**Required work:** Every line below from the one with "C201: 22nF (GND, VA) -> 22nF (VA, VCELL)" through the one with "Y201: 24MHz (X1, X2) -> 32.768kHz (X1, X2)" is to be repeated exactly, with no picture among them.

Start of Dataset extract

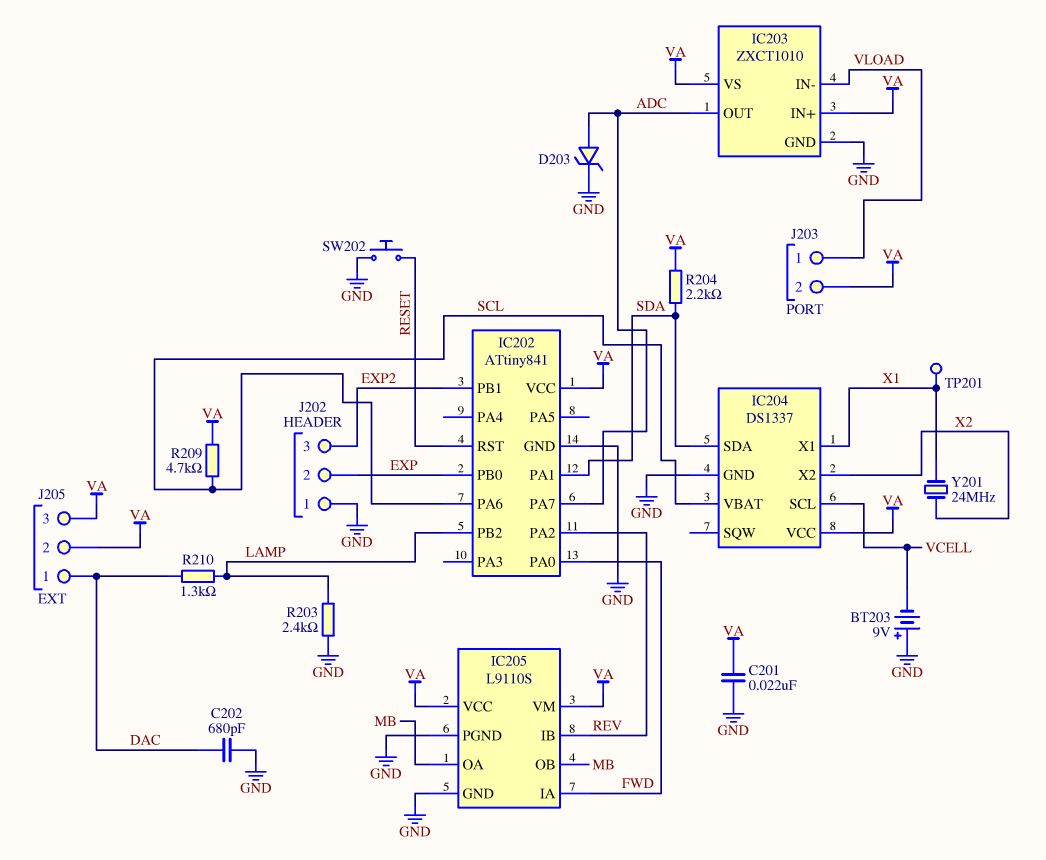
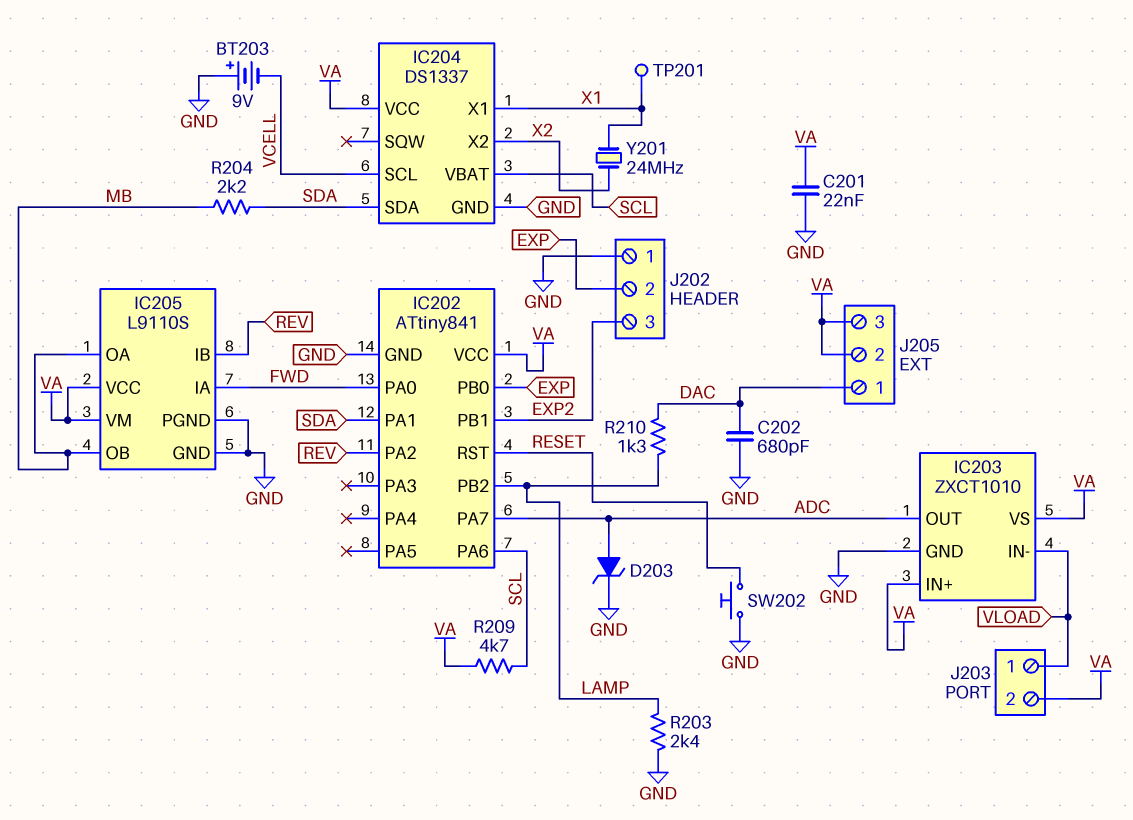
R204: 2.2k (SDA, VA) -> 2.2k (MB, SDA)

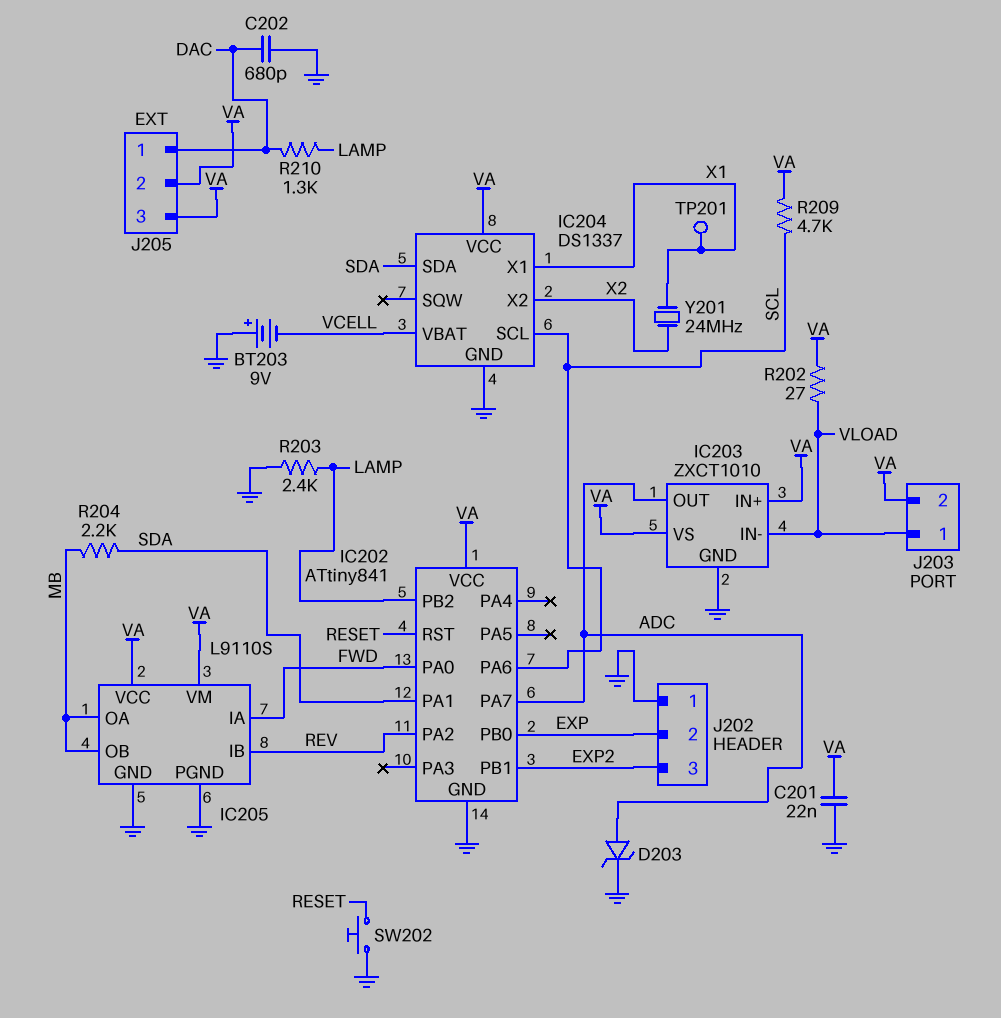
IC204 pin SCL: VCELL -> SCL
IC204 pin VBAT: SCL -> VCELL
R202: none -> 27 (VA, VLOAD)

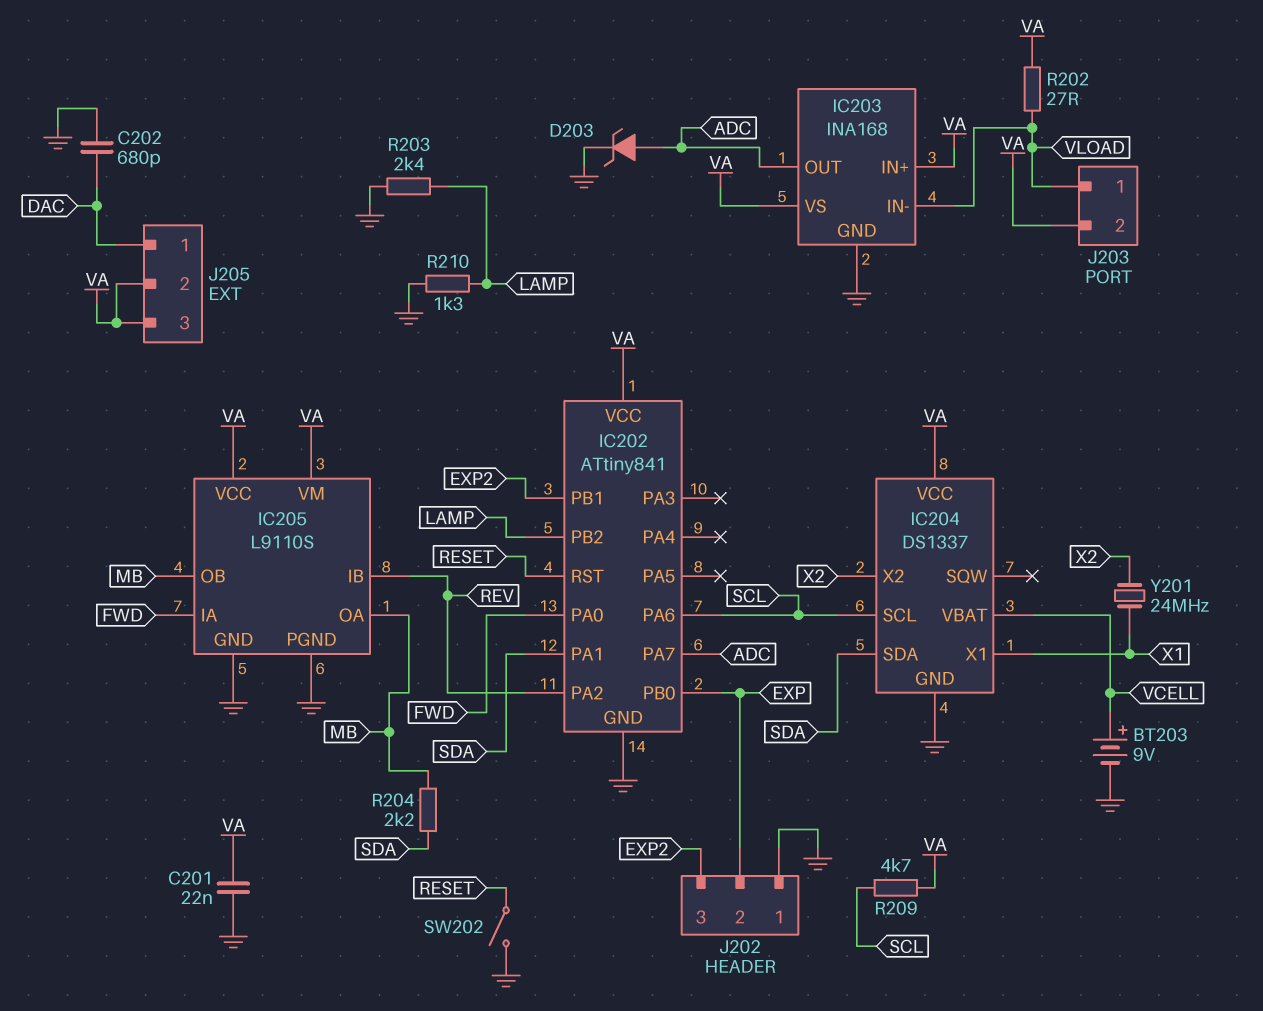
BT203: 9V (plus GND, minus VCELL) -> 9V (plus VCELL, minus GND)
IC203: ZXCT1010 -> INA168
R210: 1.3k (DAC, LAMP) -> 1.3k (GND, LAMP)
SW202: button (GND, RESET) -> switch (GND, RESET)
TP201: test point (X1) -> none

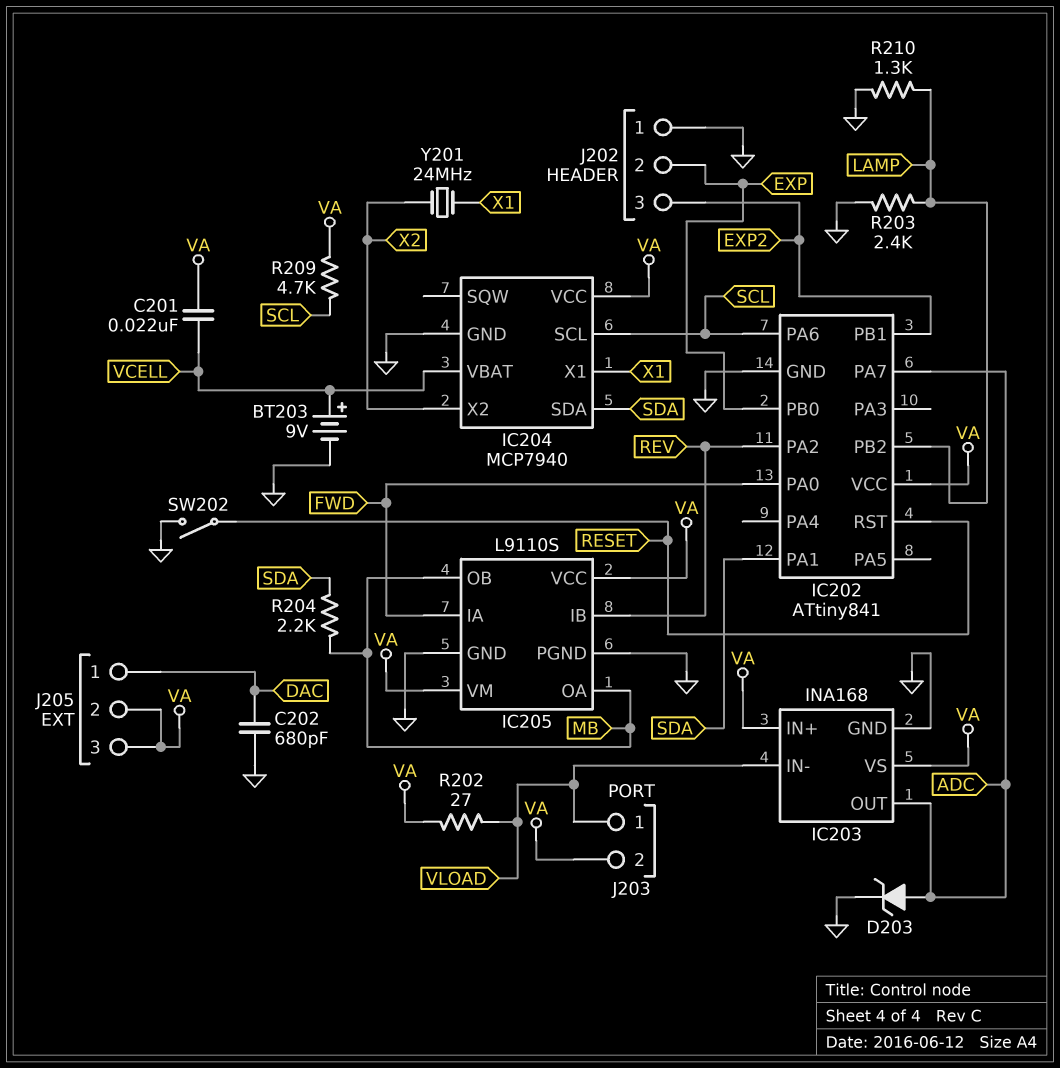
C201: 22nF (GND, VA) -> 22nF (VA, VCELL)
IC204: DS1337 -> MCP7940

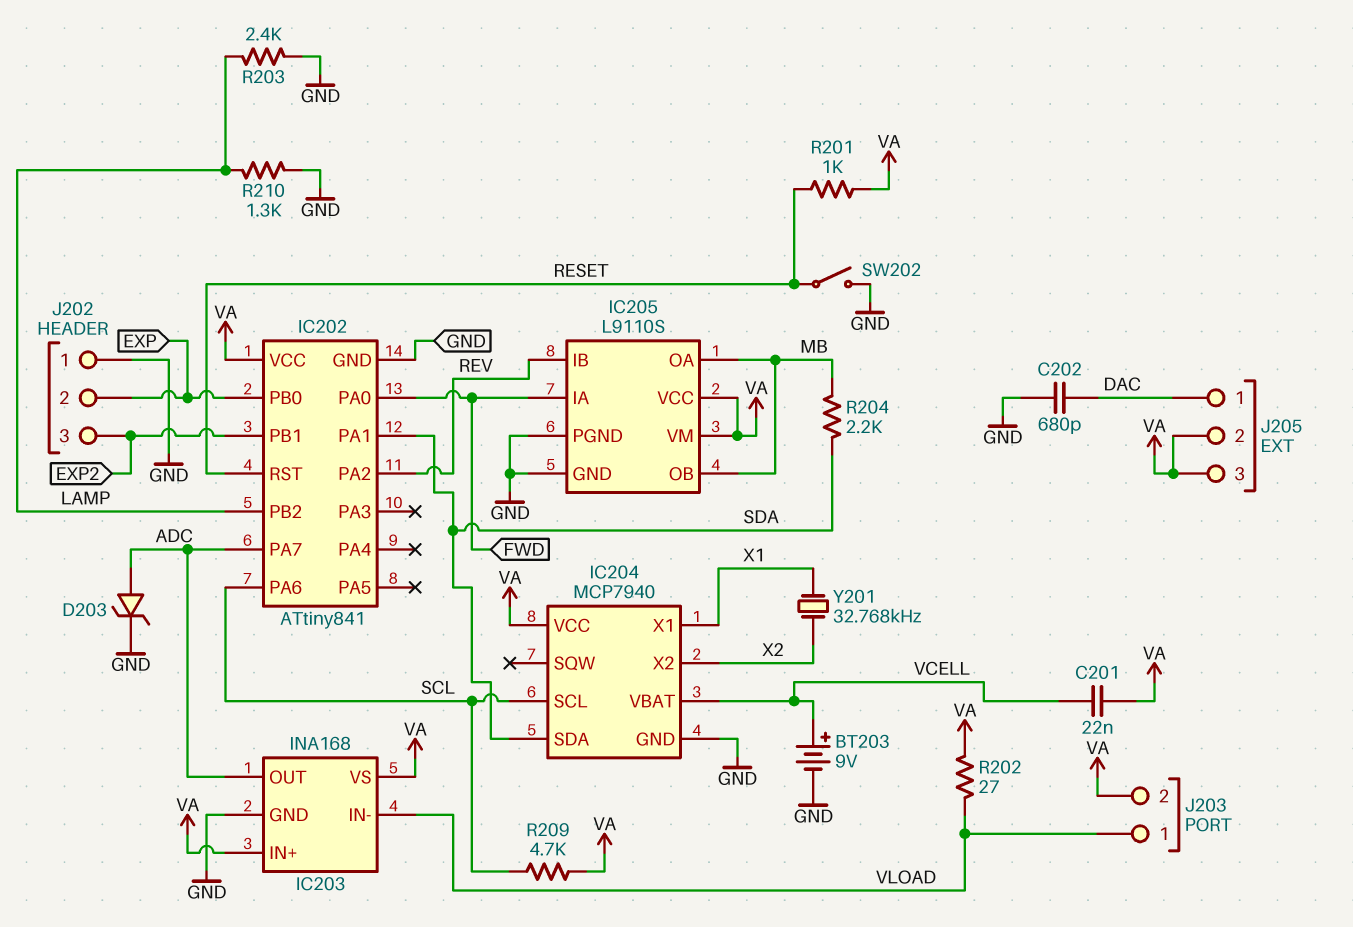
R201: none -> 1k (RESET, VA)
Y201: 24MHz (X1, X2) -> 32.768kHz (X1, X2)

End of Dataset extract
Start of Dataset extract

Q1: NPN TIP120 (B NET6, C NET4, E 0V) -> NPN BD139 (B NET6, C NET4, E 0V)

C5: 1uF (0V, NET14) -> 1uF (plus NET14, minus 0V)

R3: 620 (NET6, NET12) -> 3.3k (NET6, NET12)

End of Dataset extract

**Task answer:**
C201: 22nF (GND, VA) -> 22nF (VA, VCELL)
IC204: DS1337 -> MCP7940

R201: none -> 1k (RESET, VA)
Y201: 24MHz (X1, X2) -> 32.768kHz (X1, X2)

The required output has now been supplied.